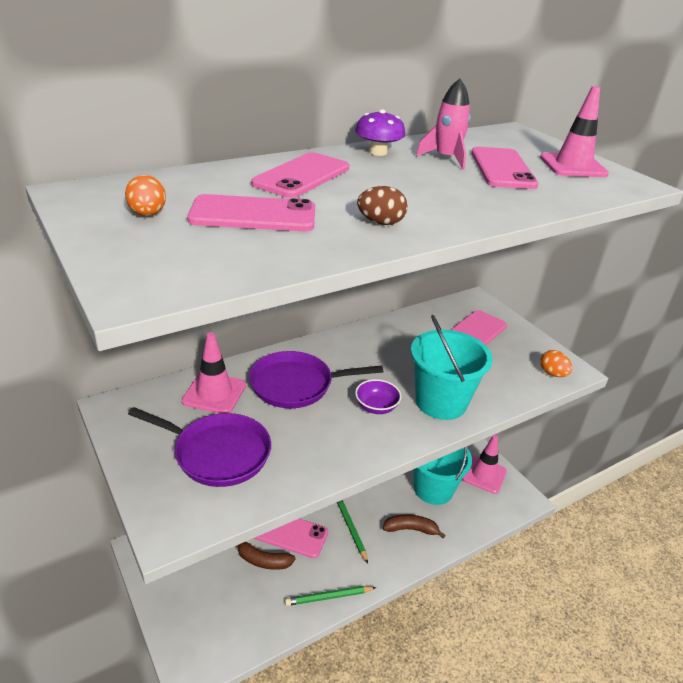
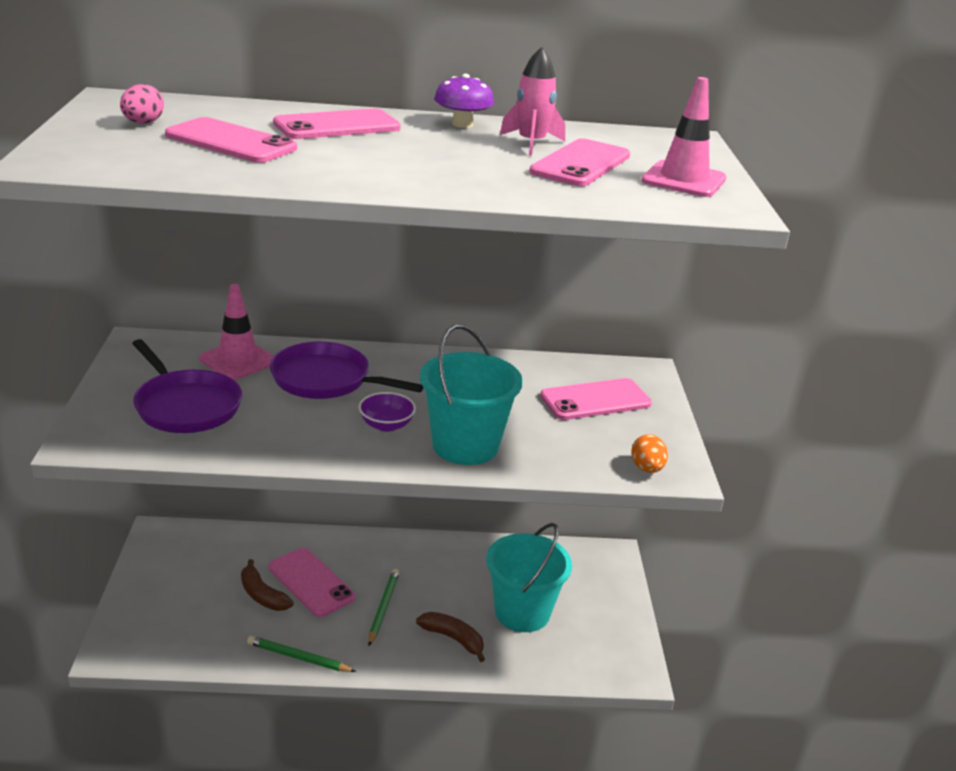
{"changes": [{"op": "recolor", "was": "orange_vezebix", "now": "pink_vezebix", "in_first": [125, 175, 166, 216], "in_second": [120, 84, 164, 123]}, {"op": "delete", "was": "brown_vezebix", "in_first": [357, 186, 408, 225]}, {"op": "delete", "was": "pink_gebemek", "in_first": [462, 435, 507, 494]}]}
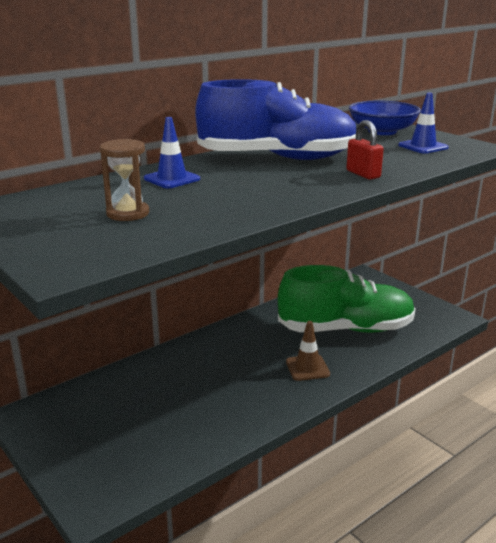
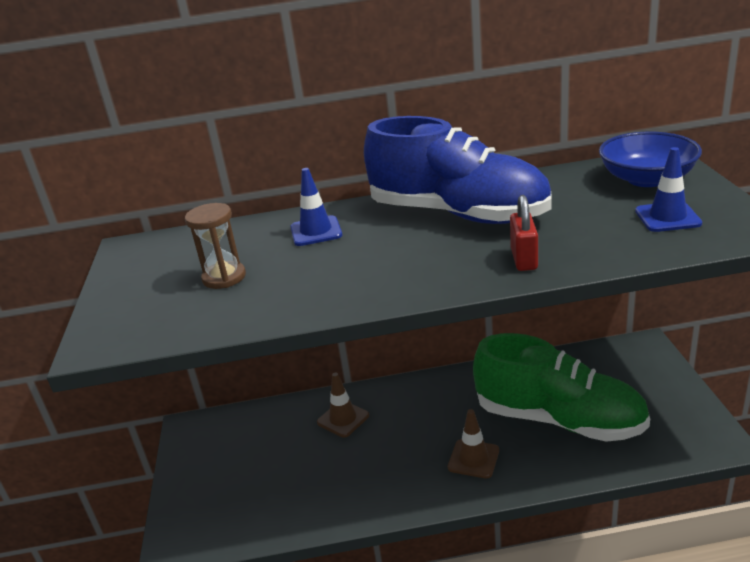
{"changes": [{"op": "insert", "now": "brown_gebemek", "in_second": [317, 373, 369, 438]}]}
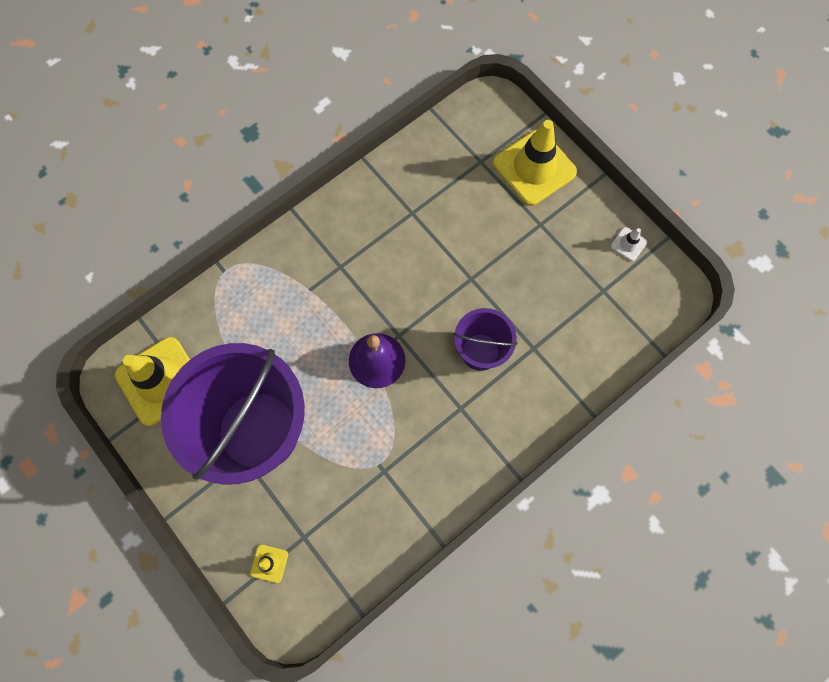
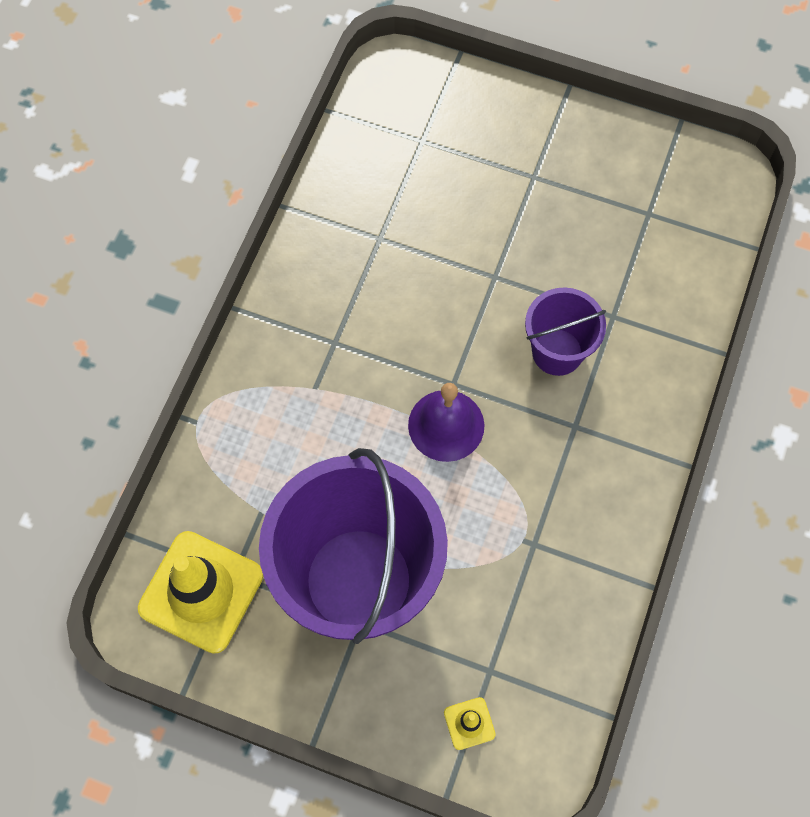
{"changes": [{"op": "delete", "was": "yellow_gebemek", "in_first": [493, 120, 577, 206]}, {"op": "delete", "was": "white_gebemek", "in_first": [611, 227, 647, 261]}]}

---

#### [Exercise details]
What you output must match the data exactly, apart from the pictures, which are left out.

#### [Answer space]
{"changes": [{"op": "recolor", "was": "orange_vezebix", "now": "pink_vezebix", "in_first": [125, 175, 166, 216], "in_second": [120, 84, 164, 123]}, {"op": "delete", "was": "brown_vezebix", "in_first": [357, 186, 408, 225]}, {"op": "delete", "was": "pink_gebemek", "in_first": [462, 435, 507, 494]}]}
{"changes": [{"op": "insert", "now": "brown_gebemek", "in_second": [317, 373, 369, 438]}]}
{"changes": [{"op": "delete", "was": "yellow_gebemek", "in_first": [493, 120, 577, 206]}, {"op": "delete", "was": "white_gebemek", "in_first": [611, 227, 647, 261]}]}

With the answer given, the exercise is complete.